■ Supplied records ■
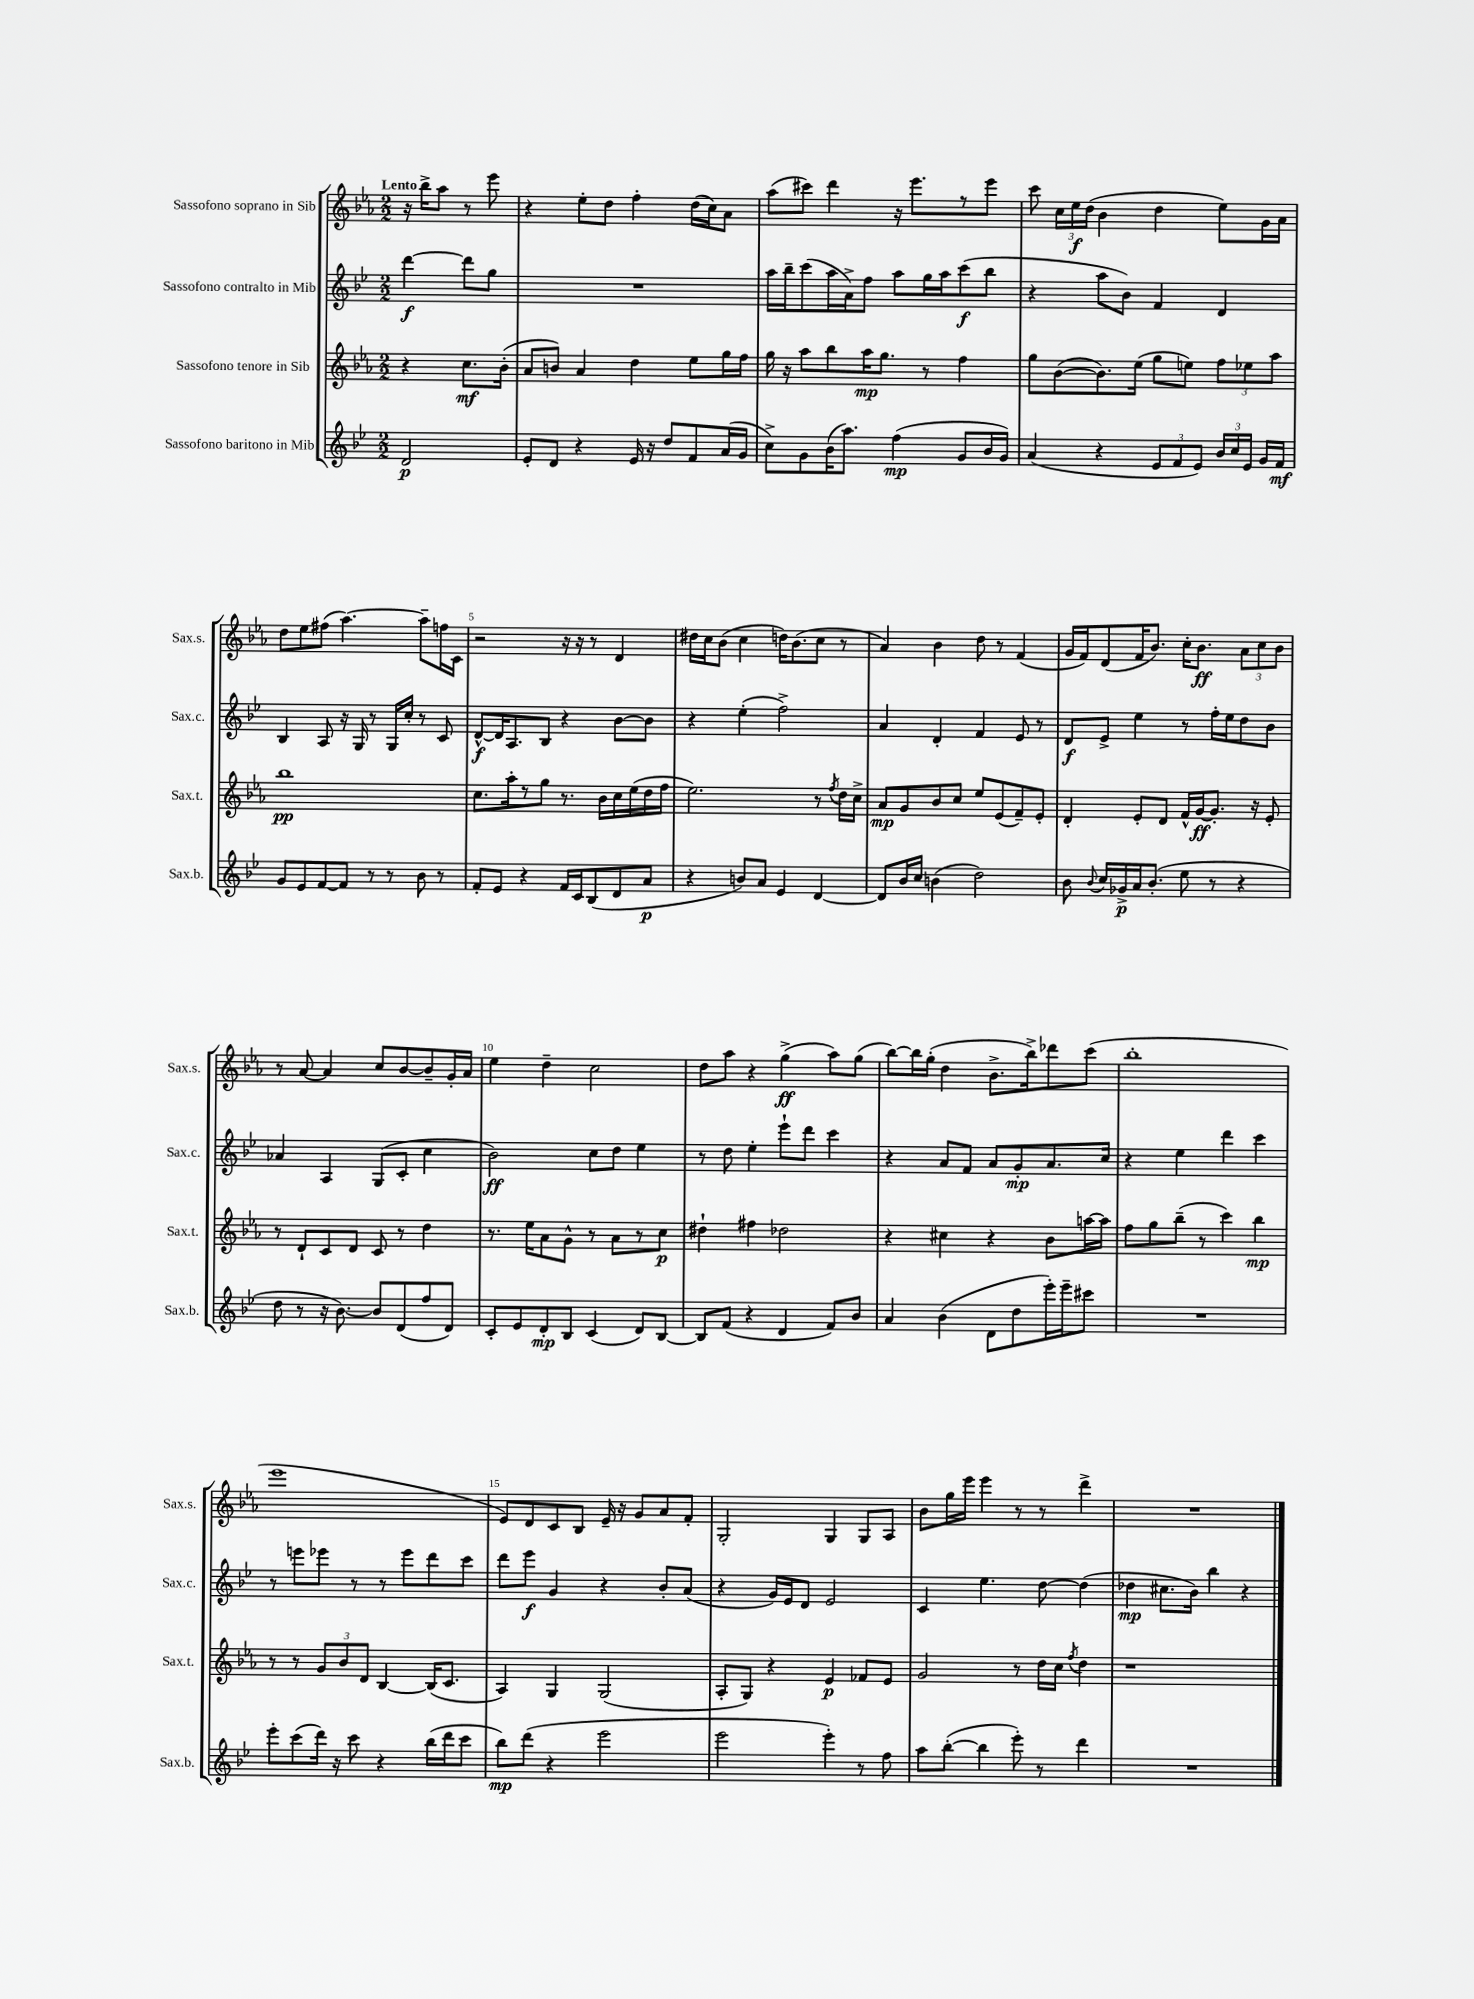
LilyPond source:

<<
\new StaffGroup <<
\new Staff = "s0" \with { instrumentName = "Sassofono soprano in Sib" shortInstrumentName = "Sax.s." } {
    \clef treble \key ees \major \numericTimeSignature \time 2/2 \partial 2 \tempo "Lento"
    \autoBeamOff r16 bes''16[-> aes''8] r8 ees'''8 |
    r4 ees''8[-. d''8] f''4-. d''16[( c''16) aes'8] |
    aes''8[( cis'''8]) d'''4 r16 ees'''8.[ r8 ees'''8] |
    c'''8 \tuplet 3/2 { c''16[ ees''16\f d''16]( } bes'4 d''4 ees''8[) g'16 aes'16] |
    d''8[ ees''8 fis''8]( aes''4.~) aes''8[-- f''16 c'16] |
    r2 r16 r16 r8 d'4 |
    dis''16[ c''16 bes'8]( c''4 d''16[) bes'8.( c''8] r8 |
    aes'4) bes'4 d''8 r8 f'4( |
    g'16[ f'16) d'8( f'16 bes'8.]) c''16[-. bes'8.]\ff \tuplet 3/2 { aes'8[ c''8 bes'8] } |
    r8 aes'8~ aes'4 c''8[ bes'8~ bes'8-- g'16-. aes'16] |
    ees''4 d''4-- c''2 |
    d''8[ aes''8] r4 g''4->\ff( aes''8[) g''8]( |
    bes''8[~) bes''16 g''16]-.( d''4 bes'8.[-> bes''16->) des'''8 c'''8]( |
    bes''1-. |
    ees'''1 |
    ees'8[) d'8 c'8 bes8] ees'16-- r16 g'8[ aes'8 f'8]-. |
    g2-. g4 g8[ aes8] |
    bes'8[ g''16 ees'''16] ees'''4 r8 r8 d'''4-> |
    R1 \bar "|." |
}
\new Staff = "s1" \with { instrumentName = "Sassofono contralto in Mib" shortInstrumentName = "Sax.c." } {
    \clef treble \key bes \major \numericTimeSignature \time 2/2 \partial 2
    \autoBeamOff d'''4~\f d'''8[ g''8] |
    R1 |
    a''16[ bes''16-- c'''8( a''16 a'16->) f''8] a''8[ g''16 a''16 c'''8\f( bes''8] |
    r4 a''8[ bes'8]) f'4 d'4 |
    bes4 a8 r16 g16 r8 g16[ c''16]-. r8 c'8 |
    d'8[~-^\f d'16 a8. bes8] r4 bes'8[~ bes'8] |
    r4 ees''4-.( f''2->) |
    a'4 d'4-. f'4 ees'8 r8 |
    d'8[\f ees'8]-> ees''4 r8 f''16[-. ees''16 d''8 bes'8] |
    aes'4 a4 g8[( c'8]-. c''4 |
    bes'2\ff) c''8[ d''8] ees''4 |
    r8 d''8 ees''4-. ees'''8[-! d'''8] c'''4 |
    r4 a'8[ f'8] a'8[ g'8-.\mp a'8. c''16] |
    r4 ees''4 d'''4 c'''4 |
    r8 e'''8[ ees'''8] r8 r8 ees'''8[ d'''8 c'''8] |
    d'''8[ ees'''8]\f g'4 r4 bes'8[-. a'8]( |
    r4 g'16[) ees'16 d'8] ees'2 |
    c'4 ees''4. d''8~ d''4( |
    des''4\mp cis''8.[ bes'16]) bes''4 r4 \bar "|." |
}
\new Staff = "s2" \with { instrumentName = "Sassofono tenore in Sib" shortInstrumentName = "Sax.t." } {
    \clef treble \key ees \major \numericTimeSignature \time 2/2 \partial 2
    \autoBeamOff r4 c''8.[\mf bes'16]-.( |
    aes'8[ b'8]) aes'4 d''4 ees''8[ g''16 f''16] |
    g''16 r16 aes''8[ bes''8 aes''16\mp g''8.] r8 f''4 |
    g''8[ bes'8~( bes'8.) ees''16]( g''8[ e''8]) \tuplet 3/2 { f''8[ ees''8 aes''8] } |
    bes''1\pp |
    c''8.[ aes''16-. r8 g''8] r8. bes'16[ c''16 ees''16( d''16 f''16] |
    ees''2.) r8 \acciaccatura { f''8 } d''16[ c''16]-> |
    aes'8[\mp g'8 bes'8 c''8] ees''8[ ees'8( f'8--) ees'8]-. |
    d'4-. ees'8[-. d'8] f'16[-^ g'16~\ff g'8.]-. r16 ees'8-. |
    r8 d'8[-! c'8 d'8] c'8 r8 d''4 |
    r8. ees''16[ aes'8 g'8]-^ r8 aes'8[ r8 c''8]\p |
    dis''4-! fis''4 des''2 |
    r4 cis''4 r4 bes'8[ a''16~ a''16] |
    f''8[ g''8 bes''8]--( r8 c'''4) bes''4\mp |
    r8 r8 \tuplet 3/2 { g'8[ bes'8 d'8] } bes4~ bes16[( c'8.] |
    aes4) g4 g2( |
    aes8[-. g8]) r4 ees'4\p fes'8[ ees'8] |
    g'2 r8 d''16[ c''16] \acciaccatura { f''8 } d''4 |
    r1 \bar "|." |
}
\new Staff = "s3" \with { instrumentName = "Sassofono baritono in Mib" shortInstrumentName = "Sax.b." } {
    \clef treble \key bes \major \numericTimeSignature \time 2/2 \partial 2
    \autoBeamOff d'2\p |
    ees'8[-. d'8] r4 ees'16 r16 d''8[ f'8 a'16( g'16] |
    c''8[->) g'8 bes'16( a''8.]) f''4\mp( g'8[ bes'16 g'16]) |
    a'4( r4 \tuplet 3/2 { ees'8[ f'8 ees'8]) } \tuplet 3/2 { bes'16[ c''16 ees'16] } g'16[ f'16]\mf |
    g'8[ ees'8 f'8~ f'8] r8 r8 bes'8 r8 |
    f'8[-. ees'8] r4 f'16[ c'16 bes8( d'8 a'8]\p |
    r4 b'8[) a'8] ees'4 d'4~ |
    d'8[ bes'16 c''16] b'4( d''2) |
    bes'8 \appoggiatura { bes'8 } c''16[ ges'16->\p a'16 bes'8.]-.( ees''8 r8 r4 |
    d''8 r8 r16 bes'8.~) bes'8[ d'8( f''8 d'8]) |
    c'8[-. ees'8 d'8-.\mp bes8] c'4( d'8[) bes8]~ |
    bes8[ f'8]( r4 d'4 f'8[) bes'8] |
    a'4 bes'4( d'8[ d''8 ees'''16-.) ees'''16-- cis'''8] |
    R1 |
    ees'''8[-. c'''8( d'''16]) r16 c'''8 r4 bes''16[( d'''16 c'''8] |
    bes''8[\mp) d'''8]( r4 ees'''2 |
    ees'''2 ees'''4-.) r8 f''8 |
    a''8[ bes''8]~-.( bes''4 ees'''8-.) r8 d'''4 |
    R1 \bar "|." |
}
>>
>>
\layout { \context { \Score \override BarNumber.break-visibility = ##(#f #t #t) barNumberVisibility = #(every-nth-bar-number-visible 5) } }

--

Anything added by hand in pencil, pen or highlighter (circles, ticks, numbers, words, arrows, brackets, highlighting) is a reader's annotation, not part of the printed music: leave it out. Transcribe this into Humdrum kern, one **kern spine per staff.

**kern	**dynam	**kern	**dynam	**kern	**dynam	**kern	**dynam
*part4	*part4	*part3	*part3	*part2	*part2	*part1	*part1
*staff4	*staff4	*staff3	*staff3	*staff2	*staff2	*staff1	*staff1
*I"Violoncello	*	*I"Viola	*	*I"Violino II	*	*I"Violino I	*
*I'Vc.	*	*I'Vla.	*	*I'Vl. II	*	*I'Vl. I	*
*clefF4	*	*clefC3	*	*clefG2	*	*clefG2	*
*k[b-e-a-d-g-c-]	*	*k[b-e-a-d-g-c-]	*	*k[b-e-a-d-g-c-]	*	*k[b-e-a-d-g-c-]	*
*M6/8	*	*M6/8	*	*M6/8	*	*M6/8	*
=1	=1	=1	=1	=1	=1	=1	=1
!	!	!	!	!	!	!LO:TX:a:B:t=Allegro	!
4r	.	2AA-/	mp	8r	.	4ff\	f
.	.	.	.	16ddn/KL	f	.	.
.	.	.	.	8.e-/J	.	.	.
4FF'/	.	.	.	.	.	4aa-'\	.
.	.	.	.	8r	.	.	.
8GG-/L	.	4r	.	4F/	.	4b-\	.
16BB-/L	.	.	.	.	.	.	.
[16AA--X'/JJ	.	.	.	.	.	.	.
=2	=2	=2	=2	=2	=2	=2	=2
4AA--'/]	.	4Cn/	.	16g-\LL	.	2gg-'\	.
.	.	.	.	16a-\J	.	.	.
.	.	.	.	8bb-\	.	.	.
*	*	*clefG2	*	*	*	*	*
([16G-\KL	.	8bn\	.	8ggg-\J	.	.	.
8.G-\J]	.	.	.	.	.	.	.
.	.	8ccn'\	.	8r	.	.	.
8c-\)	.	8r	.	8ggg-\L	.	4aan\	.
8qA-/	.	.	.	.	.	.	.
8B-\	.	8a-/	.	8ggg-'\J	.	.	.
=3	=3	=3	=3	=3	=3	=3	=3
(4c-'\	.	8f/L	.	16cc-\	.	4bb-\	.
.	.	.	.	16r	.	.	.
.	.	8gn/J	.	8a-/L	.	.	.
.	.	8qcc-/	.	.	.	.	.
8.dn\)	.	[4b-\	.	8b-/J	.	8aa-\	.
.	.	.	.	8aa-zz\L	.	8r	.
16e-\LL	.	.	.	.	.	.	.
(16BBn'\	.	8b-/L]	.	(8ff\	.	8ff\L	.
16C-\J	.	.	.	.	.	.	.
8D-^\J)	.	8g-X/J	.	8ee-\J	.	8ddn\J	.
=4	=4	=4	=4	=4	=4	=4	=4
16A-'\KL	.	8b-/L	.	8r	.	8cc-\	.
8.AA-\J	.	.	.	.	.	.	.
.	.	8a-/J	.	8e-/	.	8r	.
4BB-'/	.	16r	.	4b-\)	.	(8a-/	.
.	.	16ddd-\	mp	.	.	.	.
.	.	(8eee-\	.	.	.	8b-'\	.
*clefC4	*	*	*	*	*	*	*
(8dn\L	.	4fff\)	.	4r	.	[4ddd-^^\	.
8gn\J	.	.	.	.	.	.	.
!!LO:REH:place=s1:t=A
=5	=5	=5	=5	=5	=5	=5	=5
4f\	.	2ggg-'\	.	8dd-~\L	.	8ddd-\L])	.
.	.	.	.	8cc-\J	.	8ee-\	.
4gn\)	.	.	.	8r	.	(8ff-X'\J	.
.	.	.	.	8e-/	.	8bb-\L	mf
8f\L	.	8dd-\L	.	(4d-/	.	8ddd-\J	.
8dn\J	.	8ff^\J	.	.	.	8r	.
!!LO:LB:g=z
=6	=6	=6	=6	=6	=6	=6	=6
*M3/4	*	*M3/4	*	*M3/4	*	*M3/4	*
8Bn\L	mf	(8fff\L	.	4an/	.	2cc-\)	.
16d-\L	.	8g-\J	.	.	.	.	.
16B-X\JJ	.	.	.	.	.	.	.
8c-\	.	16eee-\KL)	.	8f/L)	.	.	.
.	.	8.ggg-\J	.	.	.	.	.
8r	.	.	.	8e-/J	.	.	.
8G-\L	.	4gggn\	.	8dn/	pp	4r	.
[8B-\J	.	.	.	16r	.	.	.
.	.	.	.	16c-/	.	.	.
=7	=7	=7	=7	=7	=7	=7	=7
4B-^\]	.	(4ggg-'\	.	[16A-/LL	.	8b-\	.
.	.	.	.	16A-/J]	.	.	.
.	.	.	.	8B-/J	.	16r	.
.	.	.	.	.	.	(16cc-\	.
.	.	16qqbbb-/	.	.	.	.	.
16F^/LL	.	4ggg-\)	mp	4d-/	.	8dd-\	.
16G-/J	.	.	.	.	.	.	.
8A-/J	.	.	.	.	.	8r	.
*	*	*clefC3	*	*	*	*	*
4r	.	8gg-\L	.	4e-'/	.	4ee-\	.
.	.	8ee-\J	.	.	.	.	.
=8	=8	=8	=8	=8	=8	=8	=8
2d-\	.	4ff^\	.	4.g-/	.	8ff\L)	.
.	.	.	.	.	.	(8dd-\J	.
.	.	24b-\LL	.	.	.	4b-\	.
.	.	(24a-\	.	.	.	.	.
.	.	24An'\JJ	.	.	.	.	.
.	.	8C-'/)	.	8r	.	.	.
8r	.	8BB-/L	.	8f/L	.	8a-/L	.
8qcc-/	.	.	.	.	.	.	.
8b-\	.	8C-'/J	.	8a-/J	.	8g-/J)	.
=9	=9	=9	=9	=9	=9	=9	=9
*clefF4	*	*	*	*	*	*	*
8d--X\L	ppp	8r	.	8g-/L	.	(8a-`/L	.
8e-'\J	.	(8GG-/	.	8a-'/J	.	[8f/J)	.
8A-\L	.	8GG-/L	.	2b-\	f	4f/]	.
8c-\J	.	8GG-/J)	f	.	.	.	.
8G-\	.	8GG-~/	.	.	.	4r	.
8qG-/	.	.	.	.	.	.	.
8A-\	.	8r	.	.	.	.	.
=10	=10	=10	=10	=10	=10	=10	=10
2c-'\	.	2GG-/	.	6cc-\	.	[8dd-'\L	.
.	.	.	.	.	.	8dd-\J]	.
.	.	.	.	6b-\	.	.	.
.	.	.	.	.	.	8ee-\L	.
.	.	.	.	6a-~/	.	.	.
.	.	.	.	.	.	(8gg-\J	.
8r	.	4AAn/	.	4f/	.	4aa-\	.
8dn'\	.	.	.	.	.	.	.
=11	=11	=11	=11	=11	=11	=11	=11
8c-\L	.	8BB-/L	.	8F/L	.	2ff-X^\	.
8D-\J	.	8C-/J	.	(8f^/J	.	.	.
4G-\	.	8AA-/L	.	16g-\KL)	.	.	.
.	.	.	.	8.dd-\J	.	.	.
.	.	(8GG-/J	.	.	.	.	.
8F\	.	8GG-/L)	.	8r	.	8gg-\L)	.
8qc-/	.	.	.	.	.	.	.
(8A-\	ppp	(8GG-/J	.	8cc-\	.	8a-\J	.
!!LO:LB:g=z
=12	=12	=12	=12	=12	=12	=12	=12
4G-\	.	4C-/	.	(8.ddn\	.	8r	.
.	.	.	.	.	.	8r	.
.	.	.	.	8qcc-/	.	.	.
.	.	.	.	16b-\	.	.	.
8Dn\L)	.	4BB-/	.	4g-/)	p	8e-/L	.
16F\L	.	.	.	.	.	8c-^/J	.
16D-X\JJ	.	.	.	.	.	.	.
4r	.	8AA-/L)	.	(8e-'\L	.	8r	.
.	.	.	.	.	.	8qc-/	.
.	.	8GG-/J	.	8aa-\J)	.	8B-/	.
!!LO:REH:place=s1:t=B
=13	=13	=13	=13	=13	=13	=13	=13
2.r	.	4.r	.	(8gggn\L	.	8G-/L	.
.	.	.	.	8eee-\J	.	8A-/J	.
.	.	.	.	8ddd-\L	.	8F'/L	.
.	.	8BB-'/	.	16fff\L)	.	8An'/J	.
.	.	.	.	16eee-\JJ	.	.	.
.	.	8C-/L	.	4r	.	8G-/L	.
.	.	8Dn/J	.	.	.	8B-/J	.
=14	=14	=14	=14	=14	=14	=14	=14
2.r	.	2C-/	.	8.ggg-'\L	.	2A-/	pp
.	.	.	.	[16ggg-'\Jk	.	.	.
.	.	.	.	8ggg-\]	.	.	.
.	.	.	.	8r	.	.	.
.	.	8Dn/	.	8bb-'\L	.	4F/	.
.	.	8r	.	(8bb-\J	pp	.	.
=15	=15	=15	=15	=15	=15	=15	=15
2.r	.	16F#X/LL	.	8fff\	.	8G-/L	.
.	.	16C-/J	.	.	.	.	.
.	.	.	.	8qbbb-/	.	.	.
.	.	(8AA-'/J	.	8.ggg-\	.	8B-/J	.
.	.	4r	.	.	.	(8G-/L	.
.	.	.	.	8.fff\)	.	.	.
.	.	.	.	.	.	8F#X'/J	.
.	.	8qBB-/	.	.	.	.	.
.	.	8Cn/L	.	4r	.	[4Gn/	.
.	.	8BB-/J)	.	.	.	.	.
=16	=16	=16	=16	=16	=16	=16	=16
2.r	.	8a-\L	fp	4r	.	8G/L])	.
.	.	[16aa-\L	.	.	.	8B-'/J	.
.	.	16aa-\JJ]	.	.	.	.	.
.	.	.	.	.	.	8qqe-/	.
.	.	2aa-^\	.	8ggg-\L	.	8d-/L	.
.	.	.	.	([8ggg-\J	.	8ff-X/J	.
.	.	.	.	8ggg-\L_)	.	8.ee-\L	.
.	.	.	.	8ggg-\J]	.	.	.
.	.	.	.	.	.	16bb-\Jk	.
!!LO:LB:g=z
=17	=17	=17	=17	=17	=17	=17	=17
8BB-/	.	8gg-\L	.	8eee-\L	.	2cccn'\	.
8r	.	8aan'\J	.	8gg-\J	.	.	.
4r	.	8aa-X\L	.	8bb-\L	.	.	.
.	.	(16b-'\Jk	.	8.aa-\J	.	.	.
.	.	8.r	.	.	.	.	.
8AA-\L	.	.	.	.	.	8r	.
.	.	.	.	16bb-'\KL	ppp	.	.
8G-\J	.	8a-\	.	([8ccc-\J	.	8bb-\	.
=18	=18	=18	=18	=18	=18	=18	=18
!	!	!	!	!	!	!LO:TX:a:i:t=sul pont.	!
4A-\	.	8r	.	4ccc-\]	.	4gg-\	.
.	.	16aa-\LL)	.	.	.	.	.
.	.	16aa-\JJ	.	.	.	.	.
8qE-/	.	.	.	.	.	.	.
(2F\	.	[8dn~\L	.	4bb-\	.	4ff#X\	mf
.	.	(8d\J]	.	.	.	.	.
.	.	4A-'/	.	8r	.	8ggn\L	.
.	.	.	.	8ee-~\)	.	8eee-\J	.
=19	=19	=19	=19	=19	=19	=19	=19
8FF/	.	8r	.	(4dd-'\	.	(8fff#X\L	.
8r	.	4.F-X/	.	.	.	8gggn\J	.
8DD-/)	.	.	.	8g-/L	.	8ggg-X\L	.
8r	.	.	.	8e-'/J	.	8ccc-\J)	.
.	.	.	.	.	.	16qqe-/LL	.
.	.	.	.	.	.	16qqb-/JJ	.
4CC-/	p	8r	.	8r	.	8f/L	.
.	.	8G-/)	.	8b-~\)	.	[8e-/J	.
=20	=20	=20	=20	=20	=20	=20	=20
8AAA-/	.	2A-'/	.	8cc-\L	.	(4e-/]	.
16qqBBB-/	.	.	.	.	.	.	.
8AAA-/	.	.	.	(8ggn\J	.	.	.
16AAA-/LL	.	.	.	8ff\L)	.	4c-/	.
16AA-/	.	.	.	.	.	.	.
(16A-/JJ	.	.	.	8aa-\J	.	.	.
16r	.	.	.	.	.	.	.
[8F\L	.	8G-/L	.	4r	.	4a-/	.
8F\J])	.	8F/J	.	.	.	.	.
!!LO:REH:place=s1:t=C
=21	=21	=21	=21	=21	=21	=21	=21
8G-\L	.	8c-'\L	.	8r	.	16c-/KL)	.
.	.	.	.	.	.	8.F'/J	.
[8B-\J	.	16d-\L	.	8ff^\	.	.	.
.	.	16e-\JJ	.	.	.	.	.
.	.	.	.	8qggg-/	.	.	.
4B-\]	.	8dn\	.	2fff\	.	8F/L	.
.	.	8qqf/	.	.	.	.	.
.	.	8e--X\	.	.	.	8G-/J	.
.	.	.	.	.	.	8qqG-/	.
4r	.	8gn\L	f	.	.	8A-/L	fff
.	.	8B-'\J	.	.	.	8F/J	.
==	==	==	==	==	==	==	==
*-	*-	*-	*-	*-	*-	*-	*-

■ Objective ■
From the material above, select every line that contains the string "numericTimeSignature" and copy each one in full.

■ Written answer ■
    \clef treble \key ees \major \numericTimeSignature \time 2/2 \partial 2 \tempo "Lento"
    \clef treble \key bes \major \numericTimeSignature \time 2/2 \partial 2
    \clef treble \key ees \major \numericTimeSignature \time 2/2 \partial 2
    \clef treble \key bes \major \numericTimeSignature \time 2/2 \partial 2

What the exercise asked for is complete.